_What you have to do_
Could you print every line of the items below word for word, leaving out the pictures?

_Entries shown_

=-=-=-=-=

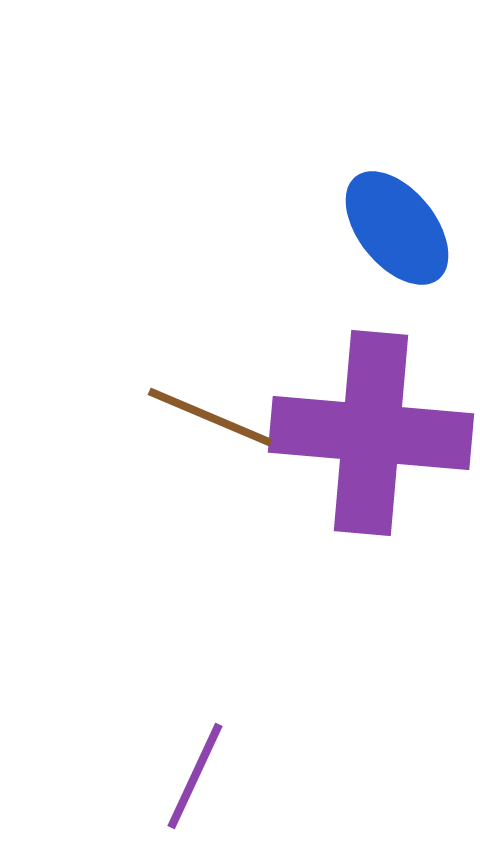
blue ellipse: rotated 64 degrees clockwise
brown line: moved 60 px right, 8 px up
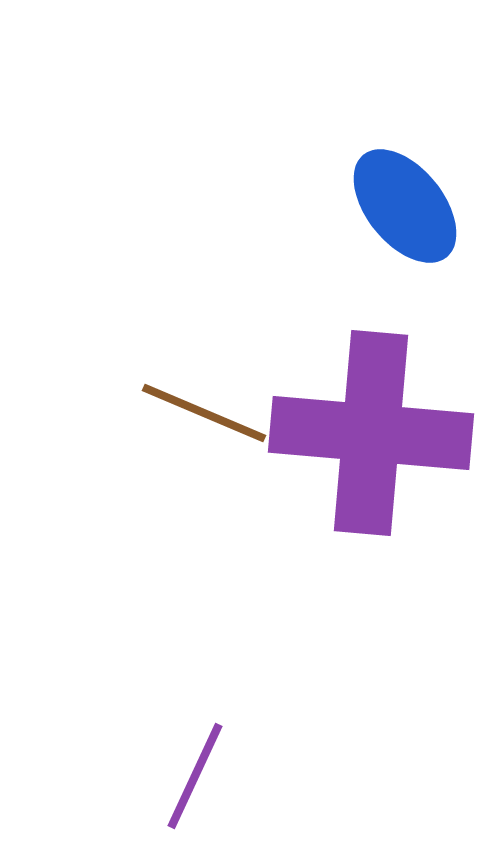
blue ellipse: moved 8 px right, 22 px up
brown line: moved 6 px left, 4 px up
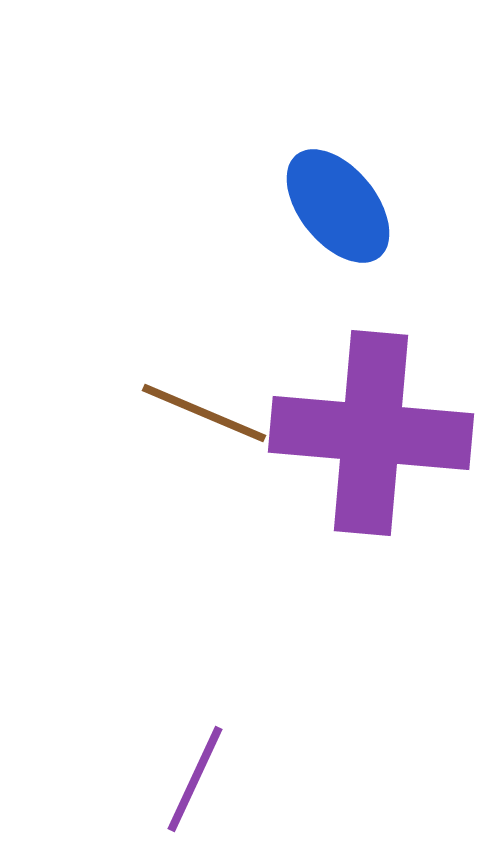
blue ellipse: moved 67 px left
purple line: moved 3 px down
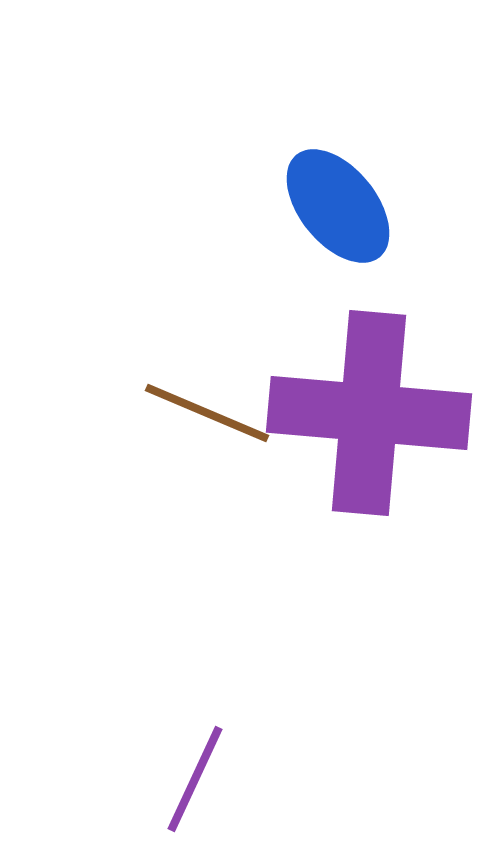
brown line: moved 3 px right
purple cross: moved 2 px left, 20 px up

=-=-=-=-=

_Full output_
blue ellipse: rotated 64 degrees clockwise
brown line: moved 60 px right, 8 px up
blue ellipse: moved 8 px right, 22 px up
brown line: moved 6 px left, 4 px up
blue ellipse: moved 67 px left
purple line: moved 3 px down
brown line: moved 3 px right
purple cross: moved 2 px left, 20 px up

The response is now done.